● Work instruction: Your answer must be an exact copy of the listing that follows, with all pictures omitted.

• • • • • • •

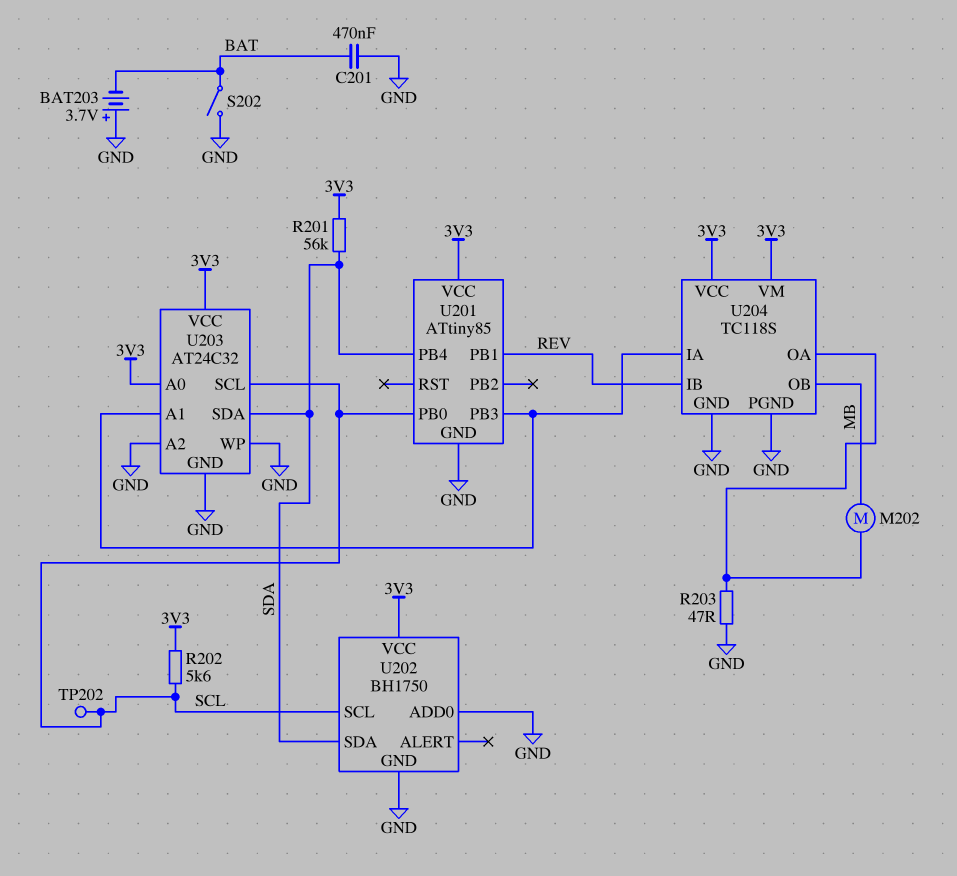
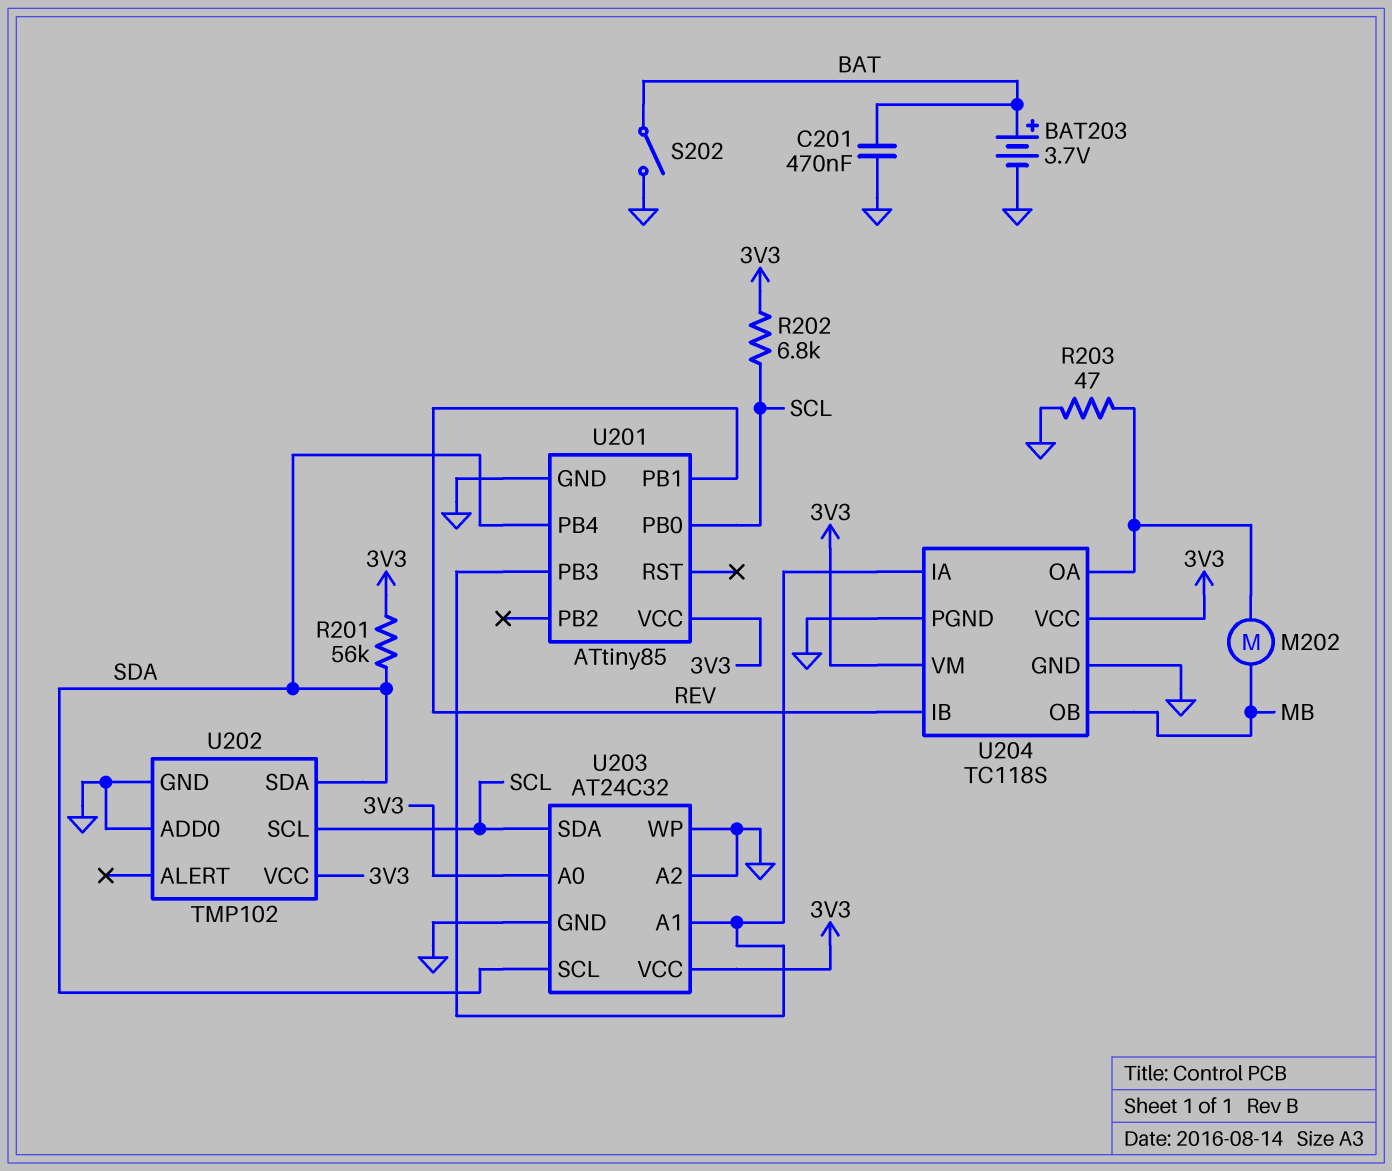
BAT203: 3.7V (plus GND, minus BAT) -> 3.7V (plus BAT, minus GND)
R202: 5.6k (3V3, SCL) -> 6.8k (3V3, SCL)
TP202: test point (SCL) -> none
U202: BH1750 -> TMP102
U203 pin SCL: SCL -> SDA
U203 pin SDA: SDA -> SCL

• • • • • • •

● Task answer:
BAT203: 3.7V (plus GND, minus BAT) -> 3.7V (plus BAT, minus GND)
R202: 5.6k (3V3, SCL) -> 6.8k (3V3, SCL)
TP202: test point (SCL) -> none
U202: BH1750 -> TMP102
U203 pin SCL: SCL -> SDA
U203 pin SDA: SDA -> SCL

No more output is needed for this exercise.